---------- Material provided
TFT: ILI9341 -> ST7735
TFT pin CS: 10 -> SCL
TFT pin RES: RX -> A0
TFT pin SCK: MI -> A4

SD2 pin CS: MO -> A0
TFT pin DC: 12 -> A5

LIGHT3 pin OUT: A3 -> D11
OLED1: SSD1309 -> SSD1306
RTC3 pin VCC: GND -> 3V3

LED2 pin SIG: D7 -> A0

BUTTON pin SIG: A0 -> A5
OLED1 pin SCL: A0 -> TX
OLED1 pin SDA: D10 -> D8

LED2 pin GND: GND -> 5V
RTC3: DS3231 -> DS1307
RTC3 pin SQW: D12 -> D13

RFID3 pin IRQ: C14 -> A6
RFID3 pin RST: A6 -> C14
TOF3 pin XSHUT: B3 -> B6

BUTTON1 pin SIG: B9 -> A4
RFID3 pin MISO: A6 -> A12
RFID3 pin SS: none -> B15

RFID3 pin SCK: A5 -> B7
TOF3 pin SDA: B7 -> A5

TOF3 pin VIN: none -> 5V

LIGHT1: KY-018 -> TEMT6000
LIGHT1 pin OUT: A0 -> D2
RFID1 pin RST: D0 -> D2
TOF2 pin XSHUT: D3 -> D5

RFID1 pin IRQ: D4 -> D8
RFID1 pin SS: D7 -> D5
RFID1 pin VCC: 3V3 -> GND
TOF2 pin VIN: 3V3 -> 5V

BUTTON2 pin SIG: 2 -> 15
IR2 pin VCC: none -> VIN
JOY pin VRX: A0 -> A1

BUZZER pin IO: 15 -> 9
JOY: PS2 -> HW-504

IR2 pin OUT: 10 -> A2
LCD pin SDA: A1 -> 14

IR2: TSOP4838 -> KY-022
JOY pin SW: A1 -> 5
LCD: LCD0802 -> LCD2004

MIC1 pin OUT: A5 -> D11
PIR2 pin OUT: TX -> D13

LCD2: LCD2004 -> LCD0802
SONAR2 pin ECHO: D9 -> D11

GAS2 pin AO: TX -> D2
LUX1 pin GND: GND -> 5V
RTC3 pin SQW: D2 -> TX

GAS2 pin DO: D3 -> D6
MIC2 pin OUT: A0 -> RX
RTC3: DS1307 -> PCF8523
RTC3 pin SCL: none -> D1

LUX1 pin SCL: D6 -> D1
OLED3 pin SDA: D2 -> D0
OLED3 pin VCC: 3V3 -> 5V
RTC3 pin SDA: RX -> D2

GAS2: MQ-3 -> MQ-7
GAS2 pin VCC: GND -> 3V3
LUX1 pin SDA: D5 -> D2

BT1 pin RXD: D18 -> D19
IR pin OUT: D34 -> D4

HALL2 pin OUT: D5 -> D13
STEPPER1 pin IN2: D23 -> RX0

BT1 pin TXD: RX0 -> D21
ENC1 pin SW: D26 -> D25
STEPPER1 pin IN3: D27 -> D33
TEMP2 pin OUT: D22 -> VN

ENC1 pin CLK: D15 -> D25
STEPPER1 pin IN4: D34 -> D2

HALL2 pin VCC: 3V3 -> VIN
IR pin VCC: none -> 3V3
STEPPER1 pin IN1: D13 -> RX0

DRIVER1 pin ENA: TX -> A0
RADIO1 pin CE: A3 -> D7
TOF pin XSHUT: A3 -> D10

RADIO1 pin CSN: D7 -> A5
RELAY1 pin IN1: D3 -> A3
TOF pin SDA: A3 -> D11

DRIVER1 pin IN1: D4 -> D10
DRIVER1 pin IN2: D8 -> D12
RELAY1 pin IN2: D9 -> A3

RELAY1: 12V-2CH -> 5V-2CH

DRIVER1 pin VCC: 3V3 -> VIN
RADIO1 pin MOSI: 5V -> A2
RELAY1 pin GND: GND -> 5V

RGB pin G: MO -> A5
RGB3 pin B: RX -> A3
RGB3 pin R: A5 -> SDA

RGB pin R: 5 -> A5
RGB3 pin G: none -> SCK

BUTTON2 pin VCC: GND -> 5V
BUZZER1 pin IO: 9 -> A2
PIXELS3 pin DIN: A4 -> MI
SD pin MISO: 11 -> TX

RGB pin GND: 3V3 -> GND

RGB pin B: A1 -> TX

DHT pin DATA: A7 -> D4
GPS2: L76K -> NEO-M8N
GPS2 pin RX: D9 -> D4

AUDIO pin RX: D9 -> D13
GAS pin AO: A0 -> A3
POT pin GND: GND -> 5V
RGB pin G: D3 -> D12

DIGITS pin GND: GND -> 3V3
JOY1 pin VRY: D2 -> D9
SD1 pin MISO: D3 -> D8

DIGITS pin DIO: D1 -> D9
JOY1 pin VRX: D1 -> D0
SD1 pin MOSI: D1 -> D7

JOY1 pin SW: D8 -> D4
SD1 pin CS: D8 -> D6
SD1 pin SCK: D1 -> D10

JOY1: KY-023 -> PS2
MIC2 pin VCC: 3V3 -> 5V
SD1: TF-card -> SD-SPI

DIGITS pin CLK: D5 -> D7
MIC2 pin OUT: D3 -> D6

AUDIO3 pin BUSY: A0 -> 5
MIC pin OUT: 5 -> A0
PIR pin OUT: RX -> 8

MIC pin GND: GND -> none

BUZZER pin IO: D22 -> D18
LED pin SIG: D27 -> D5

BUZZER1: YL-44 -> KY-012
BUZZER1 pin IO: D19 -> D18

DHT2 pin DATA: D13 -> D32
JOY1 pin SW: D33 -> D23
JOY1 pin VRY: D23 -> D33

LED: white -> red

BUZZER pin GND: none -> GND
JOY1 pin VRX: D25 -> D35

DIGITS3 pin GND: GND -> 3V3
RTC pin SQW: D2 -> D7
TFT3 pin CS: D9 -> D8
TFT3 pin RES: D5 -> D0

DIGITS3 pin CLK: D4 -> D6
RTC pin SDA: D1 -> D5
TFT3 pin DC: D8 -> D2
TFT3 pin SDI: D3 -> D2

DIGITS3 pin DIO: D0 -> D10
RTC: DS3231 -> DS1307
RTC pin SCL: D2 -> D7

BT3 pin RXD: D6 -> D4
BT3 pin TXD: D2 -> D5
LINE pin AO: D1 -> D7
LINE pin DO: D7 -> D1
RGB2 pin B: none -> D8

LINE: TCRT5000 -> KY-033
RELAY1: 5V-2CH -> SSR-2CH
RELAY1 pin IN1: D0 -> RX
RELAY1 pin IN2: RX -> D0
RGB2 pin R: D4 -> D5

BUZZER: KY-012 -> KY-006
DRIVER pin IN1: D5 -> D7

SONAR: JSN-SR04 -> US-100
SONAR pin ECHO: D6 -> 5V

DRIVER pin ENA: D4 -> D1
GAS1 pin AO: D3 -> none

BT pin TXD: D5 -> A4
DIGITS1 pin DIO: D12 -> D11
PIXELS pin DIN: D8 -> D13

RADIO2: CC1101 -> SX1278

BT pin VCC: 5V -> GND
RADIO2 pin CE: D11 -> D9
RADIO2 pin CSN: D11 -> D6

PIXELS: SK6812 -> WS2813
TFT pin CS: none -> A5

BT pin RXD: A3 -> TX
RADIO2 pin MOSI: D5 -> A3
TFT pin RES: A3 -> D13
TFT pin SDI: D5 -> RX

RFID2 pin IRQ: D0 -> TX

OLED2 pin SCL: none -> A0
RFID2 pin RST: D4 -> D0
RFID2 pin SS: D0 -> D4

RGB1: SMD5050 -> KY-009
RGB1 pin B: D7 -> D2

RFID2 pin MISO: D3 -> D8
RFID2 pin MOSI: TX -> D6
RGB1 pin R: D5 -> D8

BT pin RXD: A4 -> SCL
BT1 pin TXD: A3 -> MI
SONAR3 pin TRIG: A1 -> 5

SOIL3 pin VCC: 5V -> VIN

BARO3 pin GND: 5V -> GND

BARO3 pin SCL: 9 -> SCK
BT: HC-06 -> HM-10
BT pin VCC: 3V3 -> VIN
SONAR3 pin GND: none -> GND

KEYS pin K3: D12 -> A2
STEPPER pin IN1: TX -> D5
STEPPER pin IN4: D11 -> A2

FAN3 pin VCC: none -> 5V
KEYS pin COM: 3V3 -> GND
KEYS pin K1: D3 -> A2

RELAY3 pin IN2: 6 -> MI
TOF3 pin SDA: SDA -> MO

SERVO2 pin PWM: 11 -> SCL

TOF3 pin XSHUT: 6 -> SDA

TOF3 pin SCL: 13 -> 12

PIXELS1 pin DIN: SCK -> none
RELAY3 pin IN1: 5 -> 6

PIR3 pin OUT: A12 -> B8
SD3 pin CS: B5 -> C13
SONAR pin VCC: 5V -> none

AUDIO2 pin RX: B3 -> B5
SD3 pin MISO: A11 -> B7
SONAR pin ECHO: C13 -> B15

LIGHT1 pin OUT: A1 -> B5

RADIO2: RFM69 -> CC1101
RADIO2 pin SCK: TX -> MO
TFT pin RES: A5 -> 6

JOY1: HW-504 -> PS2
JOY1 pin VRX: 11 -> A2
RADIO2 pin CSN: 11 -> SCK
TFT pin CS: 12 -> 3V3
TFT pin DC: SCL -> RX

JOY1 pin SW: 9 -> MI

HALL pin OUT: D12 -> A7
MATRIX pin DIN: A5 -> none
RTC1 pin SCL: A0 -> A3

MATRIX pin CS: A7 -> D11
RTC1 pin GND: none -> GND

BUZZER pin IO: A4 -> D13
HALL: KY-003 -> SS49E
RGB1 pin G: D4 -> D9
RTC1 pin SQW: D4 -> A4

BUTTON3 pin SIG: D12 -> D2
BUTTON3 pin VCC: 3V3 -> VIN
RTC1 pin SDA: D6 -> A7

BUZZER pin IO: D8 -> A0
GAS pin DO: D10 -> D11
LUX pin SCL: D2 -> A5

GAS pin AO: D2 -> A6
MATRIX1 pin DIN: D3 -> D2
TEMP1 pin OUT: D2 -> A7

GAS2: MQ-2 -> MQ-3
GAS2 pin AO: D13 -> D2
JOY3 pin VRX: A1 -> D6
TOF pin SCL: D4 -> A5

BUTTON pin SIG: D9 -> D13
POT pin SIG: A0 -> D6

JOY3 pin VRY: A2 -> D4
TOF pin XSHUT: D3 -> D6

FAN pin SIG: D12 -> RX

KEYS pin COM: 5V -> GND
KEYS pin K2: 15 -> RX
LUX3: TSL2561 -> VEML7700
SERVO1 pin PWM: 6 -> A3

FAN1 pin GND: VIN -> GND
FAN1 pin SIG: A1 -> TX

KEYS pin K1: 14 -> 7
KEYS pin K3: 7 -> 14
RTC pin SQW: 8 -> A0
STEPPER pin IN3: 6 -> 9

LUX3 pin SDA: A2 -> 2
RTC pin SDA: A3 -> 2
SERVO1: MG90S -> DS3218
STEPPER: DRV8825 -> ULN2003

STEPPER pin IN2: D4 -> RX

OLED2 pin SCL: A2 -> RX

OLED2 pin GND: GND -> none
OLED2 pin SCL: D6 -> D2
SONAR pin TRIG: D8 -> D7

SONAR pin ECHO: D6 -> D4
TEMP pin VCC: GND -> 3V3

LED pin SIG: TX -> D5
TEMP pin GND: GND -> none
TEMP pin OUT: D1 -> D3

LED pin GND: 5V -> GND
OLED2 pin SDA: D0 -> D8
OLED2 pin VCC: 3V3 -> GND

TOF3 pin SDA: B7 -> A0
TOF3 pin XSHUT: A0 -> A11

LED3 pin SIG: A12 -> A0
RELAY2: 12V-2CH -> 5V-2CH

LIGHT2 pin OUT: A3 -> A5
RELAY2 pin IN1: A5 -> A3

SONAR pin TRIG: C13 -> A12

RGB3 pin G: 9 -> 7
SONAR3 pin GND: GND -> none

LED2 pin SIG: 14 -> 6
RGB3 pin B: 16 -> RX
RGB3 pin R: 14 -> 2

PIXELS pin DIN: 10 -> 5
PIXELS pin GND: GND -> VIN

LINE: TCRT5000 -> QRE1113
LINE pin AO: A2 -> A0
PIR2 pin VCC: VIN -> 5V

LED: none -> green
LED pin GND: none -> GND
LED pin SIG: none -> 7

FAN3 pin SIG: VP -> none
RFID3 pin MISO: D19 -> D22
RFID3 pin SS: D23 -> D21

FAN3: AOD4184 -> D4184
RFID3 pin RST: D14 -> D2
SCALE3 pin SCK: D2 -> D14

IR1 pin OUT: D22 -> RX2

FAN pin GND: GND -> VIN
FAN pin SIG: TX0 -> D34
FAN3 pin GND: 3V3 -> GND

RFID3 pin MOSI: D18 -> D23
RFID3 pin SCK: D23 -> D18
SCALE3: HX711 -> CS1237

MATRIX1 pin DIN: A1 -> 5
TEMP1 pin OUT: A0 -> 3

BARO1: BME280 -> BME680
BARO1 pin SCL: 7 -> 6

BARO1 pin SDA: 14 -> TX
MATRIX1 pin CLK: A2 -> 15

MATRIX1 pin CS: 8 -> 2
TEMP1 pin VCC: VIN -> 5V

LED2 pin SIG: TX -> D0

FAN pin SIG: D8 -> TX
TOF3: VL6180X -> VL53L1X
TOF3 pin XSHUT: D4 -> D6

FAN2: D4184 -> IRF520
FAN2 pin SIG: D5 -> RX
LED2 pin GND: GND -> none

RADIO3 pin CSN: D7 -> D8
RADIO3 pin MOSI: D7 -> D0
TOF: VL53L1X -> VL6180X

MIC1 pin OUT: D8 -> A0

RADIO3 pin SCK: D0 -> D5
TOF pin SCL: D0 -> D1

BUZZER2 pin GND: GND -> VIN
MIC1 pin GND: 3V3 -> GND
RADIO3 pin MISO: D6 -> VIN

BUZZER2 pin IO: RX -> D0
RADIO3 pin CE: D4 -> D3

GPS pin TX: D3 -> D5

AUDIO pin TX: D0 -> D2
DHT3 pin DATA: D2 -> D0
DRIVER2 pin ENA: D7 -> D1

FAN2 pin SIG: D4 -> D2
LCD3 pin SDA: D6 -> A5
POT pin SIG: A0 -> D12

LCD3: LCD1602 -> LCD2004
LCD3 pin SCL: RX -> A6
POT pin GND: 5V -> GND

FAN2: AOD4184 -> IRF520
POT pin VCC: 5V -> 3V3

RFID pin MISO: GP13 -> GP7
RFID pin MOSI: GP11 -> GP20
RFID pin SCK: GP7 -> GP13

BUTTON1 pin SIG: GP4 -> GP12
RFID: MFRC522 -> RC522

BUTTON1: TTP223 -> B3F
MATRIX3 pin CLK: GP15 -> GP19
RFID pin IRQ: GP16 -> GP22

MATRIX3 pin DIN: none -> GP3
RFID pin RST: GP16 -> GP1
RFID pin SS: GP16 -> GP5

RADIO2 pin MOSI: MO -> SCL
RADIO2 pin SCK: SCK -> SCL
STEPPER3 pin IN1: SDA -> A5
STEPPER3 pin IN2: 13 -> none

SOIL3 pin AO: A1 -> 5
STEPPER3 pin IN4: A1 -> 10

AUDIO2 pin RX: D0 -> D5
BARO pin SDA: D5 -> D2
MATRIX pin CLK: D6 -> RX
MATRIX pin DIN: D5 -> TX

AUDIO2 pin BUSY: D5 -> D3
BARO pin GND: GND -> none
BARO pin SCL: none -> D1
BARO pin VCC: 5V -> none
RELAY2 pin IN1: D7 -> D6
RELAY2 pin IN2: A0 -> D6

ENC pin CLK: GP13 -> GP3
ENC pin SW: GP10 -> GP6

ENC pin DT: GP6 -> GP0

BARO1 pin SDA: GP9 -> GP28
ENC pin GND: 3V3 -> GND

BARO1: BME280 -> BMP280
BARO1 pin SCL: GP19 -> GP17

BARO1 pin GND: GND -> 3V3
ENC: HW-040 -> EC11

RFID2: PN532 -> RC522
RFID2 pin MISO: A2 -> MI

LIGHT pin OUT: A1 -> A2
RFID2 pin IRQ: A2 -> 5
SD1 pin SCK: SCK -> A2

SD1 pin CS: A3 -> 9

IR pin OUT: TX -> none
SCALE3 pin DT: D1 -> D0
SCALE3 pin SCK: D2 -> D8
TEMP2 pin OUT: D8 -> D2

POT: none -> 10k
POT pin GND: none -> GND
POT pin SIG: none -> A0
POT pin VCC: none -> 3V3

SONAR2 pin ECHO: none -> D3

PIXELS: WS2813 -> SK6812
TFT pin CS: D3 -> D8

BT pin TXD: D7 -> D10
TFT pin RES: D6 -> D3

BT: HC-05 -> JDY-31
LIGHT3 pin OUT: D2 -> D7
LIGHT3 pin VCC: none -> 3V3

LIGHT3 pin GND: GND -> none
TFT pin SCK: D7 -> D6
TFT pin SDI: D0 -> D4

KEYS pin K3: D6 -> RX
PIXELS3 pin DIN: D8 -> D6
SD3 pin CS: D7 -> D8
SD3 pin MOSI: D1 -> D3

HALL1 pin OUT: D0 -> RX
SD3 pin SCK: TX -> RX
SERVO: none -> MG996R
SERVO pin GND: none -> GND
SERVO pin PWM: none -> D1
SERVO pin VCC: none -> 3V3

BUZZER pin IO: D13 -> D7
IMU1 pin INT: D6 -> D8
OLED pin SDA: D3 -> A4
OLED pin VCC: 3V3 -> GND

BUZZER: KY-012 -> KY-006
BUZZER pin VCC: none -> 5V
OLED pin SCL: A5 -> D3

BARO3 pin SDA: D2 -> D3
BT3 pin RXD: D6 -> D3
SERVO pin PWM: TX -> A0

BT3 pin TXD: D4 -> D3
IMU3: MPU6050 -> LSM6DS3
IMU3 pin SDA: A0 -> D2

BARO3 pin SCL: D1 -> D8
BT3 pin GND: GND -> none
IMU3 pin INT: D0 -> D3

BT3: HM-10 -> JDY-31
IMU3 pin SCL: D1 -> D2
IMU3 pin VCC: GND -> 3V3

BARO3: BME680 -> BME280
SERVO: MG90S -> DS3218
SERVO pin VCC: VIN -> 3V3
--------------------
Task requirements — Give back exactly the lines above starting at the line where "TOF3 pin SDA: SDA -> MO" appears and ending at the line where "BUZZER pin IO: A4 -> D13" appears, both included, with no other lines.

Reply —
TOF3 pin SDA: SDA -> MO

SERVO2 pin PWM: 11 -> SCL

TOF3 pin XSHUT: 6 -> SDA

TOF3 pin SCL: 13 -> 12

PIXELS1 pin DIN: SCK -> none
RELAY3 pin IN1: 5 -> 6

PIR3 pin OUT: A12 -> B8
SD3 pin CS: B5 -> C13
SONAR pin VCC: 5V -> none

AUDIO2 pin RX: B3 -> B5
SD3 pin MISO: A11 -> B7
SONAR pin ECHO: C13 -> B15

LIGHT1 pin OUT: A1 -> B5

RADIO2: RFM69 -> CC1101
RADIO2 pin SCK: TX -> MO
TFT pin RES: A5 -> 6

JOY1: HW-504 -> PS2
JOY1 pin VRX: 11 -> A2
RADIO2 pin CSN: 11 -> SCK
TFT pin CS: 12 -> 3V3
TFT pin DC: SCL -> RX

JOY1 pin SW: 9 -> MI

HALL pin OUT: D12 -> A7
MATRIX pin DIN: A5 -> none
RTC1 pin SCL: A0 -> A3

MATRIX pin CS: A7 -> D11
RTC1 pin GND: none -> GND

BUZZER pin IO: A4 -> D13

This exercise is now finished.